PROBLEM => Scan the records below, and wherever a line has the word "AUDIO", pull it out.

EXTRACTED INFORMATION =>

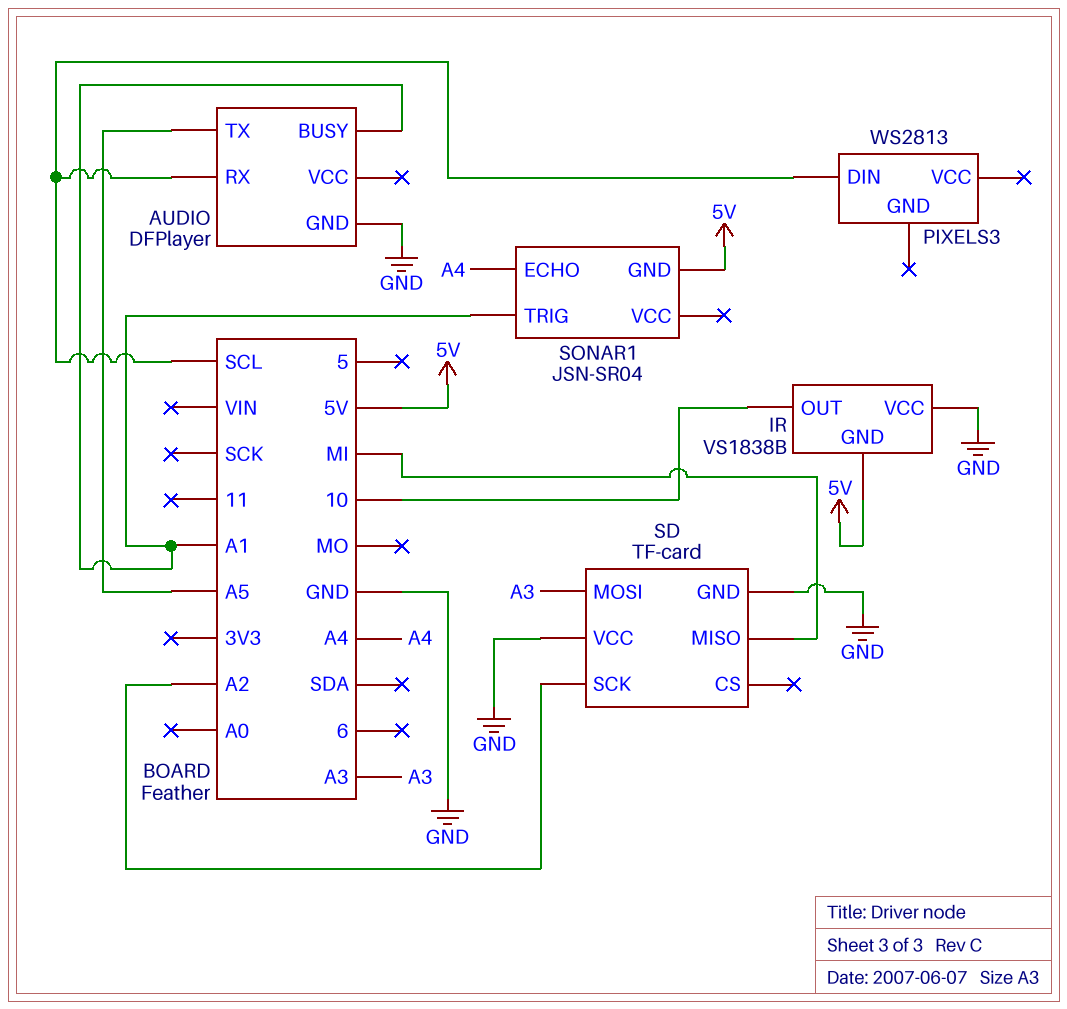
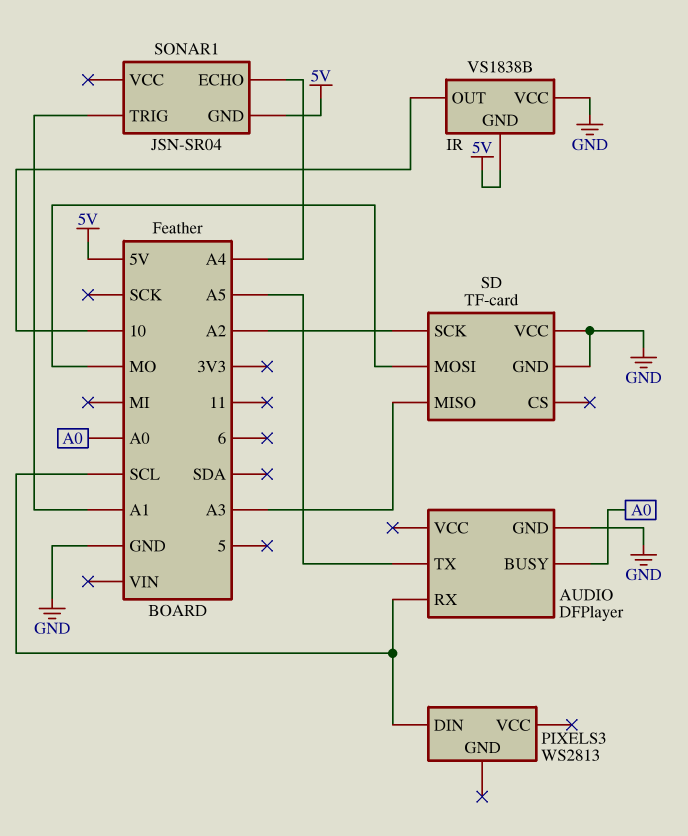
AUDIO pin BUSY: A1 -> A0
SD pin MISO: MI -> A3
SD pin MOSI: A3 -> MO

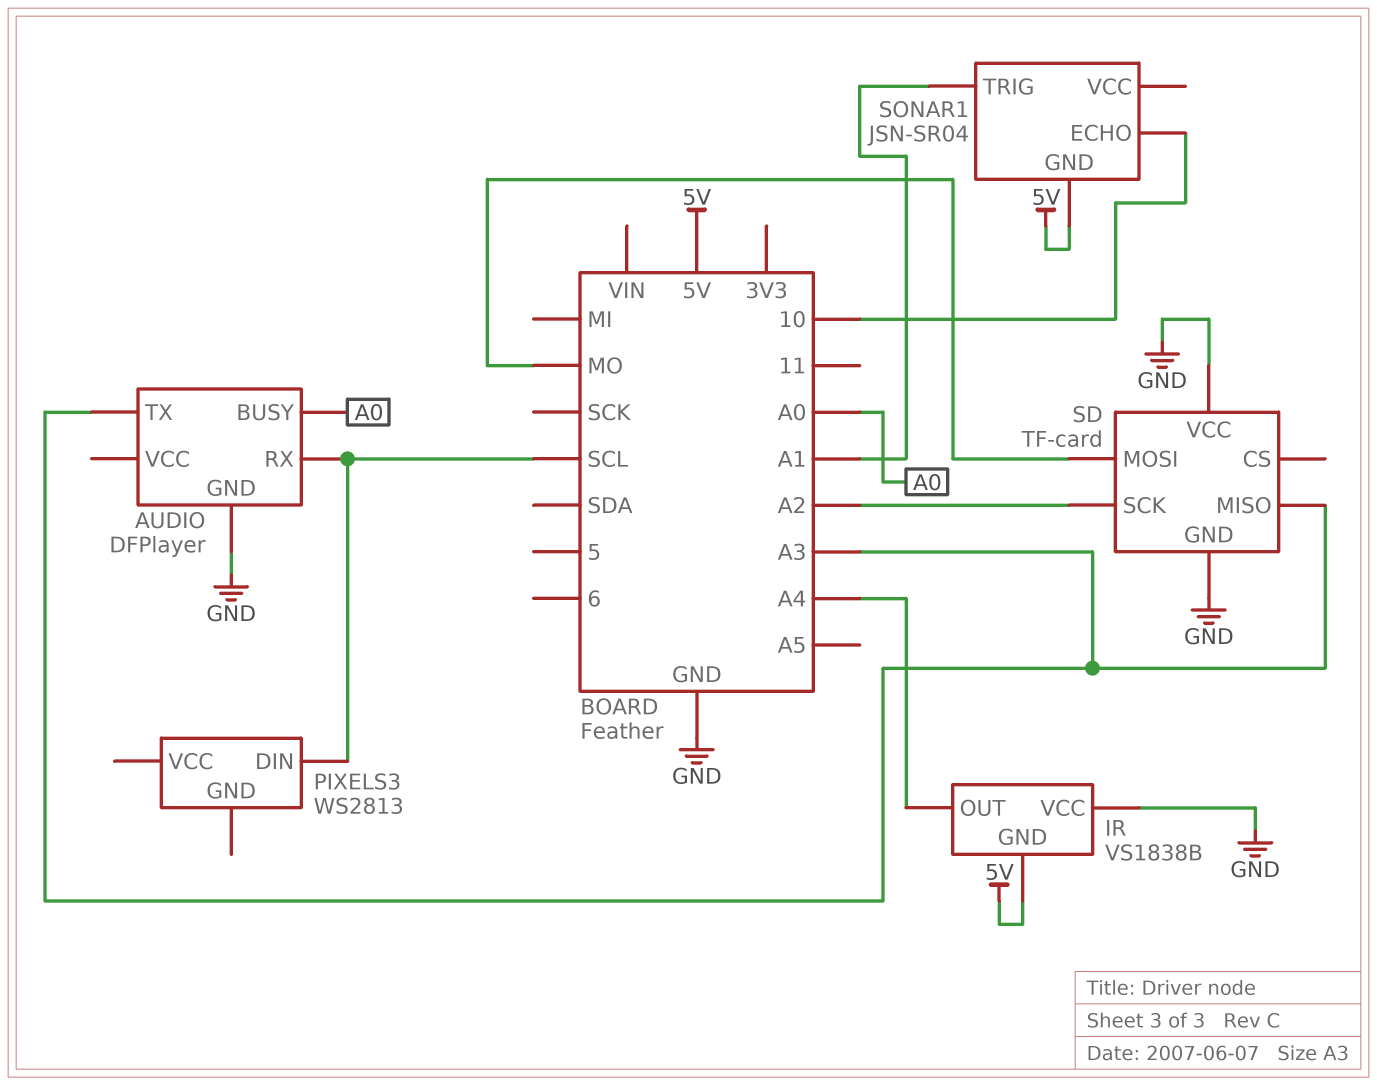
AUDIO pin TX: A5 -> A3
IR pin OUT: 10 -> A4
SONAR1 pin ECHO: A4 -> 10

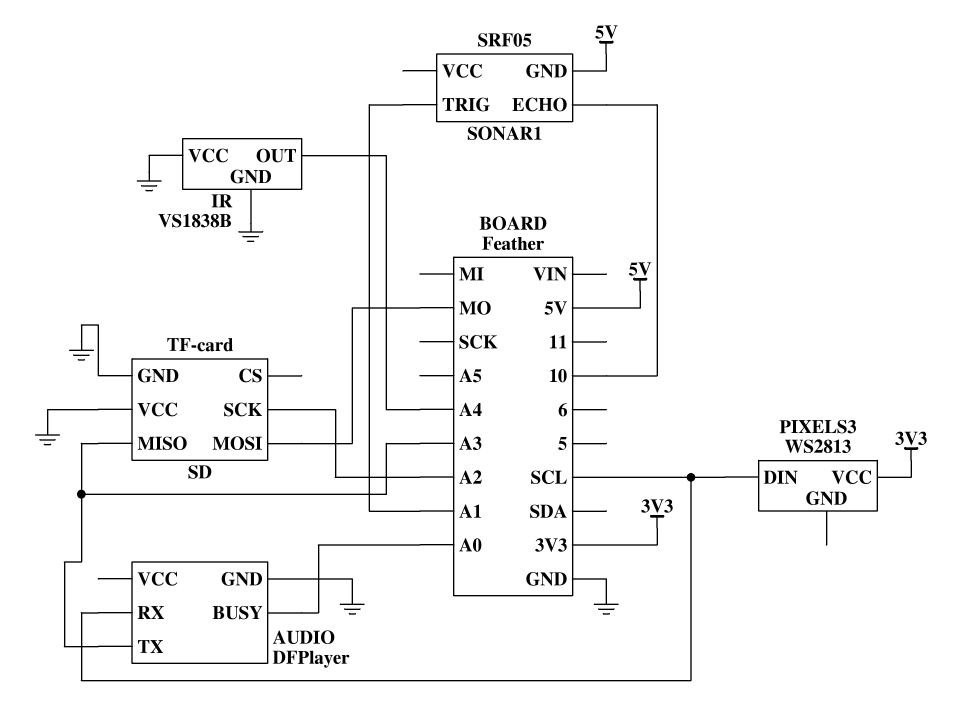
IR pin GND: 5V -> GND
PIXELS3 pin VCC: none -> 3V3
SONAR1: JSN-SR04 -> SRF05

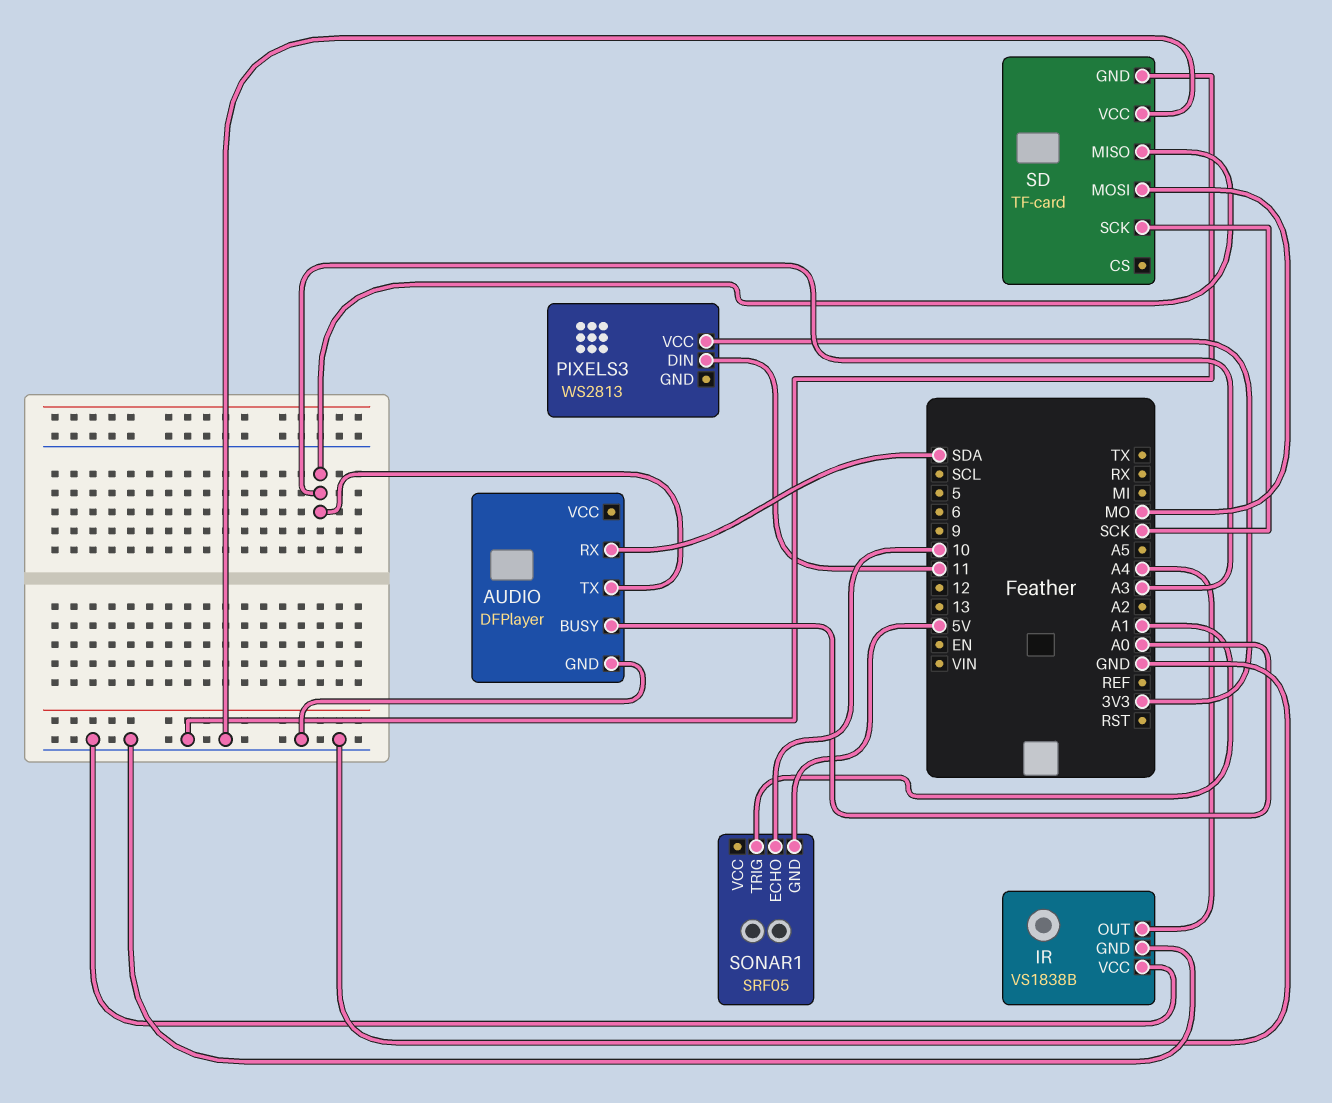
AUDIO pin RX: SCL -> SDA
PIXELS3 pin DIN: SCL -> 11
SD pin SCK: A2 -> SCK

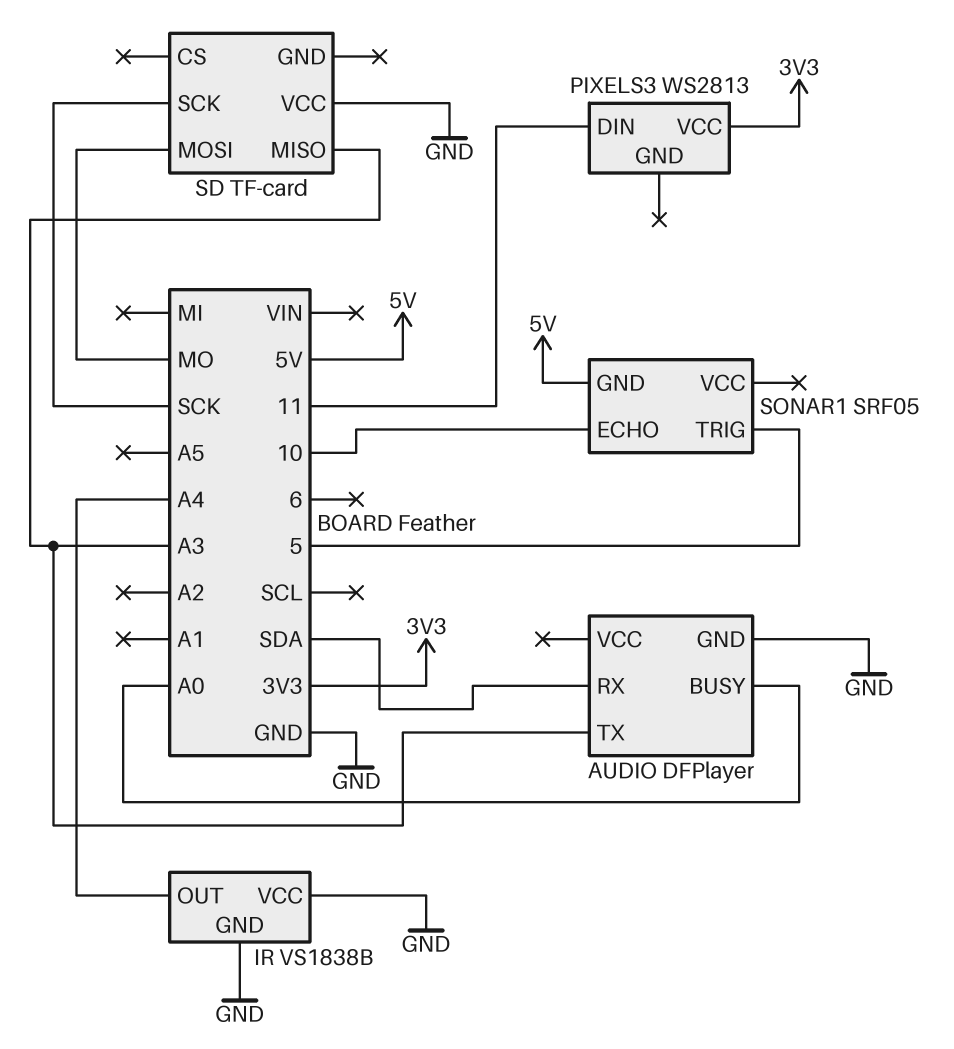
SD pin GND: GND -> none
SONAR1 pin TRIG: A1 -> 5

RESPONSE FOR THIS EXERCISE =>
AUDIO pin BUSY: A1 -> A0
AUDIO pin TX: A5 -> A3
AUDIO pin RX: SCL -> SDA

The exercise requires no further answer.